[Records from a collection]
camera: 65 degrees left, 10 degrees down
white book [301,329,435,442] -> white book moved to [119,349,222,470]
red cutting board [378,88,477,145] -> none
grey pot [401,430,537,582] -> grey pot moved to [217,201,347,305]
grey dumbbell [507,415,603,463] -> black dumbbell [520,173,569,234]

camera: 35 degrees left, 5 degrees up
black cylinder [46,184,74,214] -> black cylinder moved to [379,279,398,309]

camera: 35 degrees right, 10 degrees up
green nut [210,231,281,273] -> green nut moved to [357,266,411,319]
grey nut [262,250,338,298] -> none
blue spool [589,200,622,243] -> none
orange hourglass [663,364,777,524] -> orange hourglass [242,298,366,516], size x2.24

* * *

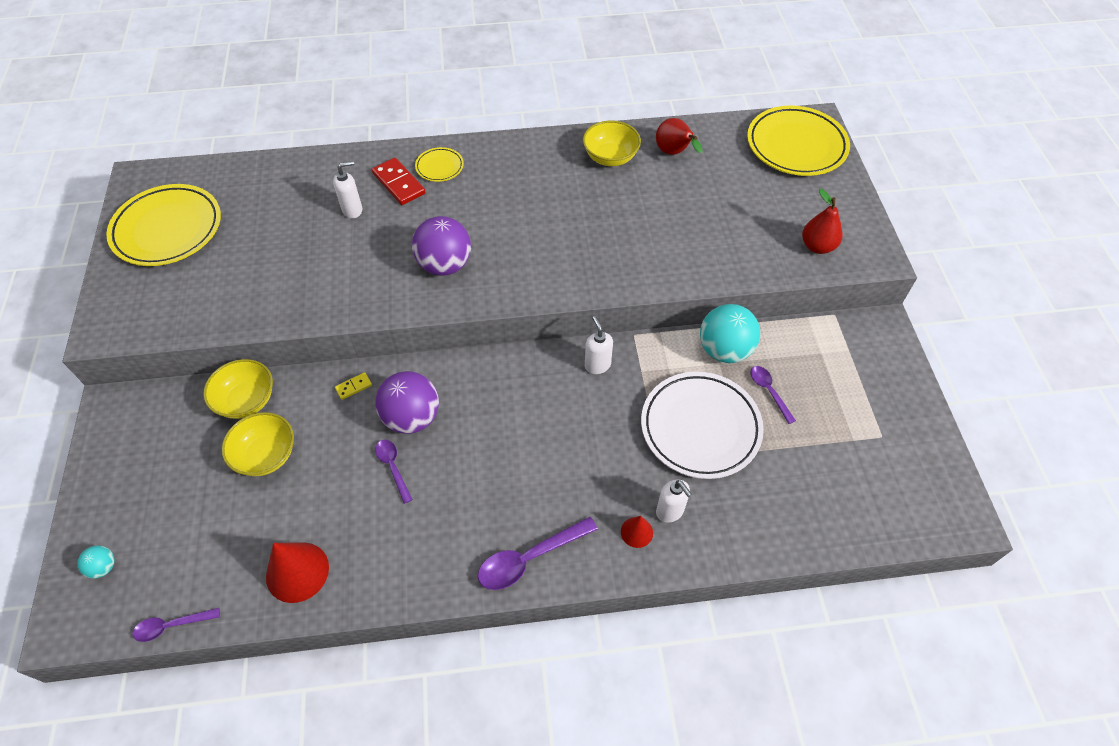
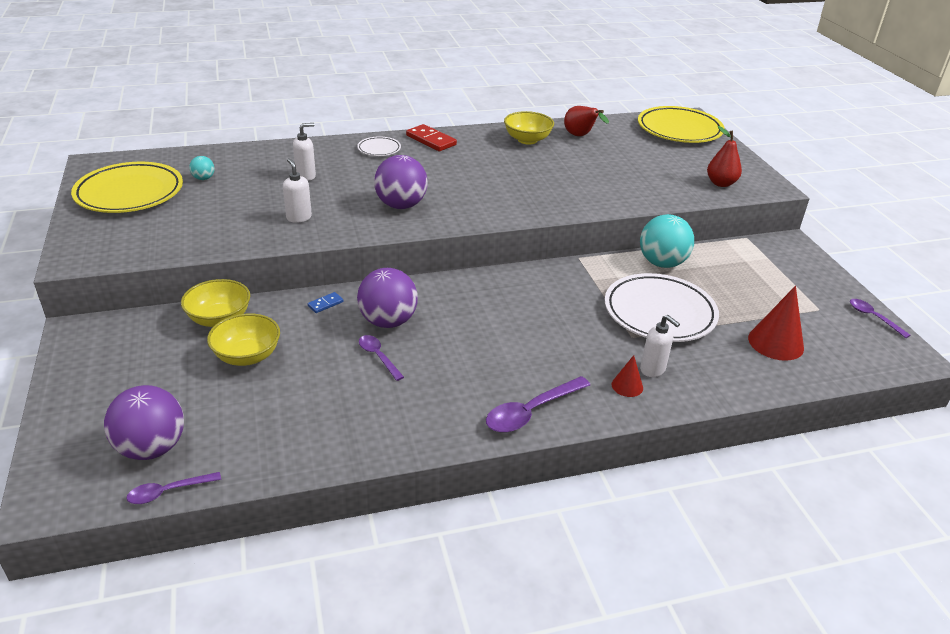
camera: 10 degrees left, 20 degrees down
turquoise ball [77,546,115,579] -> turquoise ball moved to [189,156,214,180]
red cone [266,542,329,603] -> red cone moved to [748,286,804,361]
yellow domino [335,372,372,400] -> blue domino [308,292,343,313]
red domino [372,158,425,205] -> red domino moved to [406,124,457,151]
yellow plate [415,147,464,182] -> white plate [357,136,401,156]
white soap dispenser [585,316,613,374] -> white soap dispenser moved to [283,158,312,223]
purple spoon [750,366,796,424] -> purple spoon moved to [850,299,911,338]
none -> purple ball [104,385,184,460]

WHAT YOU WILL DO: Your task for the entries above: copy exactly the span starting with the line with "camera: 35 degrees right, 10 degrees up" and going on through the line with "orange hourglass [663,364,777,524]", both lines included, and nothing else.

SOLUTION BELOW:
camera: 35 degrees right, 10 degrees up
green nut [210,231,281,273] -> green nut moved to [357,266,411,319]
grey nut [262,250,338,298] -> none
blue spool [589,200,622,243] -> none
orange hourglass [663,364,777,524] -> orange hourglass [242,298,366,516], size x2.24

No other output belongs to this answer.